Data for this exercise START
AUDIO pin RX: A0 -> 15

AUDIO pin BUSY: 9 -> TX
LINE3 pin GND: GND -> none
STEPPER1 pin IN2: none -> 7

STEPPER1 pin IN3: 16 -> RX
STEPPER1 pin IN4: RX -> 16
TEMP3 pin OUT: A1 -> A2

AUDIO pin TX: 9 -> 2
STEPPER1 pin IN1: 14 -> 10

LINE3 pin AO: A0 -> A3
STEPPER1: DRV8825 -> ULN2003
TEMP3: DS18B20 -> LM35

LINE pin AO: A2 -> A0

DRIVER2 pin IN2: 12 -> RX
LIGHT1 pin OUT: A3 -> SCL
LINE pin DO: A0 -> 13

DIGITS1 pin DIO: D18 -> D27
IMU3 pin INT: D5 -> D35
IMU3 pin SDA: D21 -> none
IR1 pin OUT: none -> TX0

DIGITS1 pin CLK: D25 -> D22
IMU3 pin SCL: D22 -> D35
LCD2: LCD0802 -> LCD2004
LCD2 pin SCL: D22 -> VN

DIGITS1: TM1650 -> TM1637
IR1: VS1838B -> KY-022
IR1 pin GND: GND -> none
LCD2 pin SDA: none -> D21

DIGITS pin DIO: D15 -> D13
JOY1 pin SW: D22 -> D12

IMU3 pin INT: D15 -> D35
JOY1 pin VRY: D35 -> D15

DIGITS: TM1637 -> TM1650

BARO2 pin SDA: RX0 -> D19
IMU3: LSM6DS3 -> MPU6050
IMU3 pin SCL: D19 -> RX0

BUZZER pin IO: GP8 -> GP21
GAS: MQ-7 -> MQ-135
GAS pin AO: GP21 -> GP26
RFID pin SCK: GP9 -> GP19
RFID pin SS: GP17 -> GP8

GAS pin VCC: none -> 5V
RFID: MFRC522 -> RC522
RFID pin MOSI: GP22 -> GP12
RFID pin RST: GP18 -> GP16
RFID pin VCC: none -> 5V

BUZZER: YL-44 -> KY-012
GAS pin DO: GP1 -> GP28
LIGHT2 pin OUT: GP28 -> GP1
Data for this exercise END
Exercise brief: All of the material should be written out again exactly.

Your response:
AUDIO pin RX: A0 -> 15

AUDIO pin BUSY: 9 -> TX
LINE3 pin GND: GND -> none
STEPPER1 pin IN2: none -> 7

STEPPER1 pin IN3: 16 -> RX
STEPPER1 pin IN4: RX -> 16
TEMP3 pin OUT: A1 -> A2

AUDIO pin TX: 9 -> 2
STEPPER1 pin IN1: 14 -> 10

LINE3 pin AO: A0 -> A3
STEPPER1: DRV8825 -> ULN2003
TEMP3: DS18B20 -> LM35

LINE pin AO: A2 -> A0

DRIVER2 pin IN2: 12 -> RX
LIGHT1 pin OUT: A3 -> SCL
LINE pin DO: A0 -> 13

DIGITS1 pin DIO: D18 -> D27
IMU3 pin INT: D5 -> D35
IMU3 pin SDA: D21 -> none
IR1 pin OUT: none -> TX0

DIGITS1 pin CLK: D25 -> D22
IMU3 pin SCL: D22 -> D35
LCD2: LCD0802 -> LCD2004
LCD2 pin SCL: D22 -> VN

DIGITS1: TM1650 -> TM1637
IR1: VS1838B -> KY-022
IR1 pin GND: GND -> none
LCD2 pin SDA: none -> D21

DIGITS pin DIO: D15 -> D13
JOY1 pin SW: D22 -> D12

IMU3 pin INT: D15 -> D35
JOY1 pin VRY: D35 -> D15

DIGITS: TM1637 -> TM1650

BARO2 pin SDA: RX0 -> D19
IMU3: LSM6DS3 -> MPU6050
IMU3 pin SCL: D19 -> RX0

BUZZER pin IO: GP8 -> GP21
GAS: MQ-7 -> MQ-135
GAS pin AO: GP21 -> GP26
RFID pin SCK: GP9 -> GP19
RFID pin SS: GP17 -> GP8

GAS pin VCC: none -> 5V
RFID: MFRC522 -> RC522
RFID pin MOSI: GP22 -> GP12
RFID pin RST: GP18 -> GP16
RFID pin VCC: none -> 5V

BUZZER: YL-44 -> KY-012
GAS pin DO: GP1 -> GP28
LIGHT2 pin OUT: GP28 -> GP1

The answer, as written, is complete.